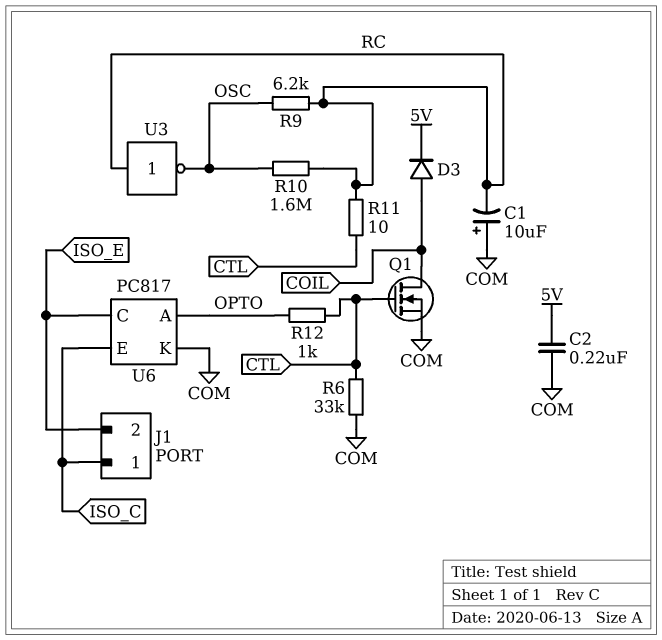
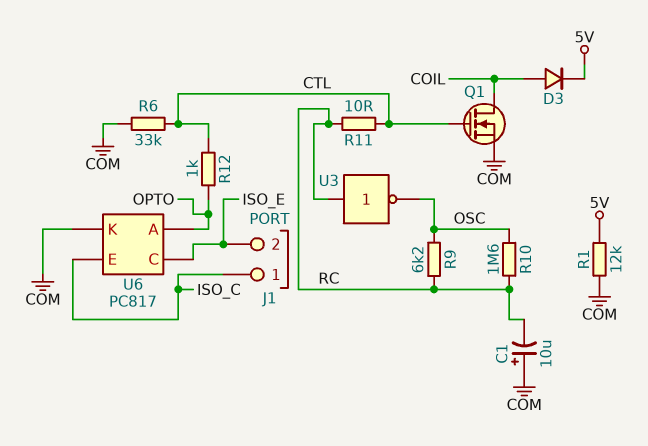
C2: 220nF (5V, COM) -> none
R1: none -> 12k (5V, COM)

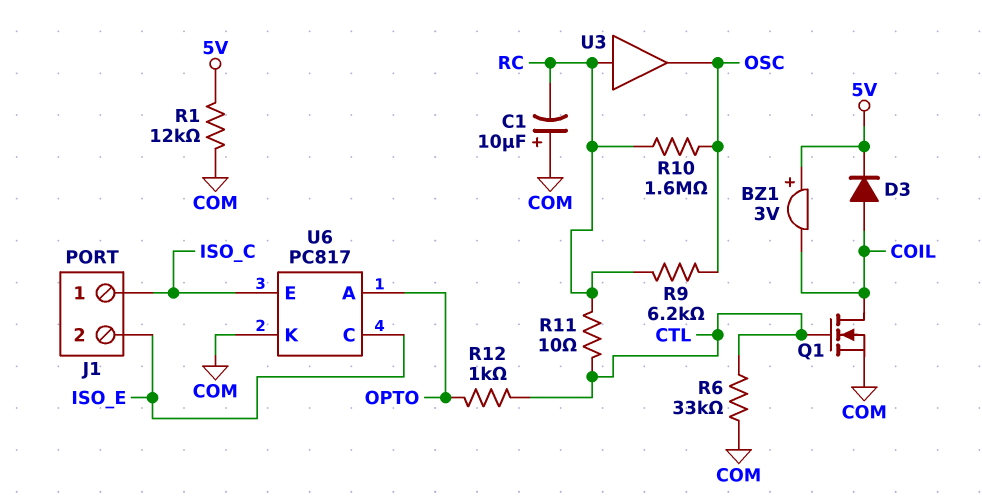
BZ1: none -> buzzer 3V (plus 5V, minus COIL)
U3: NOT (in RC, out OSC) -> buffer (in RC, out OSC)

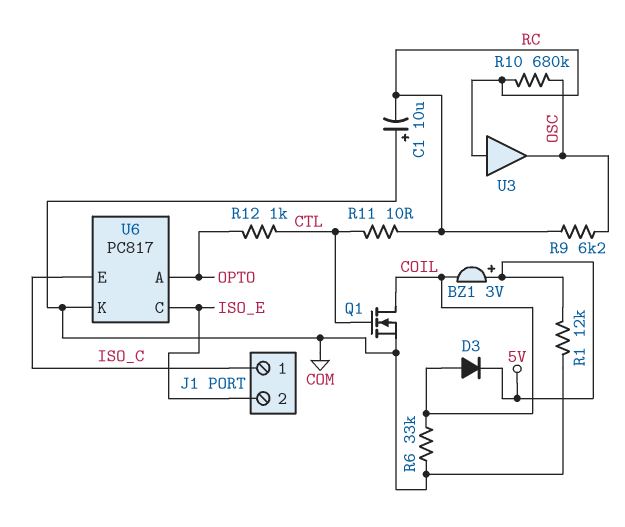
R6: 33k (COM, CTL) -> 33k (COIL, COM)
R10: 1.6M (OSC, RC) -> 680k (OSC, RC)

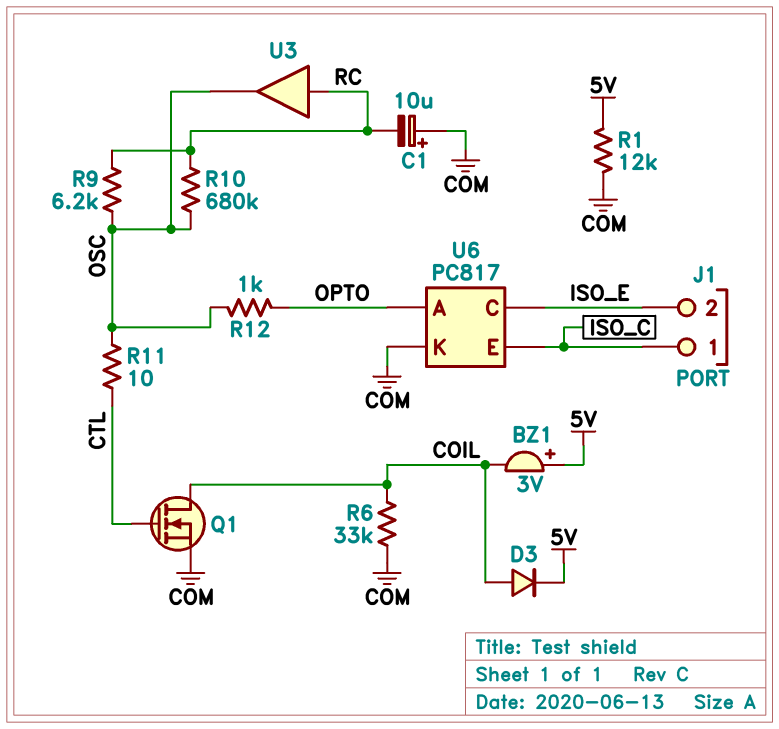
R11: 10 (CTL, RC) -> 10 (CTL, OSC)
R12: 1k (CTL, OPTO) -> 1k (OPTO, OSC)

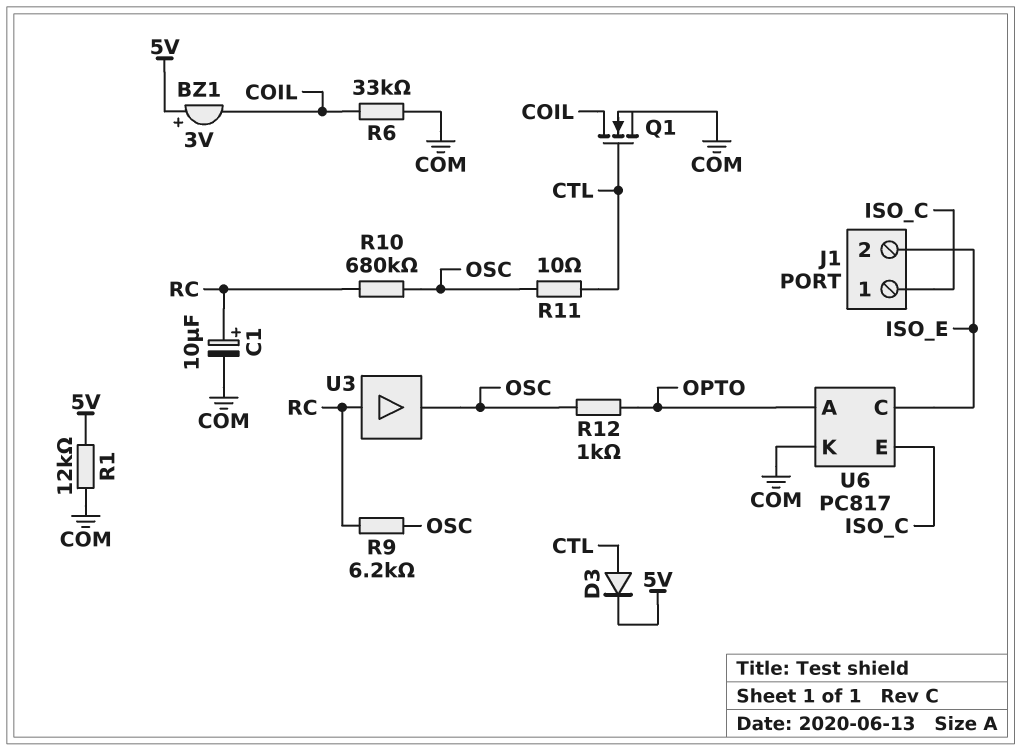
C1: 10uF (plus COM, minus RC) -> 10uF (plus RC, minus COM)
D3: diode (A COIL, K 5V) -> diode (A CTL, K 5V)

* Task to carry out: Repeat each line of the records exactly. Do not include the pictures.

* Task result:
C2: 220nF (5V, COM) -> none
R1: none -> 12k (5V, COM)

BZ1: none -> buzzer 3V (plus 5V, minus COIL)
U3: NOT (in RC, out OSC) -> buffer (in RC, out OSC)

R6: 33k (COM, CTL) -> 33k (COIL, COM)
R10: 1.6M (OSC, RC) -> 680k (OSC, RC)

R11: 10 (CTL, RC) -> 10 (CTL, OSC)
R12: 1k (CTL, OPTO) -> 1k (OPTO, OSC)

C1: 10uF (plus COM, minus RC) -> 10uF (plus RC, minus COM)
D3: diode (A COIL, K 5V) -> diode (A CTL, K 5V)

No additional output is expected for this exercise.